__EXERCISE AIM__.
Some lines in the material below hold the word "minus". Copy all of them.
************
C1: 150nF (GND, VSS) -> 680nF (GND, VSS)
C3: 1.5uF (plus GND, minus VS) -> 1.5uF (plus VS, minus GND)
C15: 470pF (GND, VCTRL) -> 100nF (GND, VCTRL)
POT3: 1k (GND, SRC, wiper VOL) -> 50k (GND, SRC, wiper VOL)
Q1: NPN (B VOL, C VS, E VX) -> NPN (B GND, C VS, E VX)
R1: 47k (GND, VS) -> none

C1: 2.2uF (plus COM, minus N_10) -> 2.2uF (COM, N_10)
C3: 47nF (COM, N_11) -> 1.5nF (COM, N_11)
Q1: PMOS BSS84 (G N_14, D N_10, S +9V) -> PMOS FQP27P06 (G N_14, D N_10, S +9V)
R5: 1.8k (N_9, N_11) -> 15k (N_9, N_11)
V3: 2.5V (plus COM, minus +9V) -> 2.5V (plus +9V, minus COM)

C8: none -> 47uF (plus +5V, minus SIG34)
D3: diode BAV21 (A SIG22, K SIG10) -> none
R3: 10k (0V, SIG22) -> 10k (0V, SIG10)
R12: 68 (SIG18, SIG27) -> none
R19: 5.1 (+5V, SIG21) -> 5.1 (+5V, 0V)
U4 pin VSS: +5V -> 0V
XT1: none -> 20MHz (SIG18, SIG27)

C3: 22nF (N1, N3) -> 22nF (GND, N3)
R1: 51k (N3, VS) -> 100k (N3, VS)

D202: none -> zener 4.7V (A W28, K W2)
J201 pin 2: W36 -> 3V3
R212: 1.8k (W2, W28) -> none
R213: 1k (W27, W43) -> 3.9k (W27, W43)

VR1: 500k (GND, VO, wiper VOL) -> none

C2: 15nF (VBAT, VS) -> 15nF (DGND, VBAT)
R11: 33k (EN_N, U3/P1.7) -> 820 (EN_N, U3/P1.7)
************
__SOLUTION__.
C3: 1.5uF (plus GND, minus VS) -> 1.5uF (plus VS, minus GND)
C1: 2.2uF (plus COM, minus N_10) -> 2.2uF (COM, N_10)
V3: 2.5V (plus COM, minus +9V) -> 2.5V (plus +9V, minus COM)
C8: none -> 47uF (plus +5V, minus SIG34)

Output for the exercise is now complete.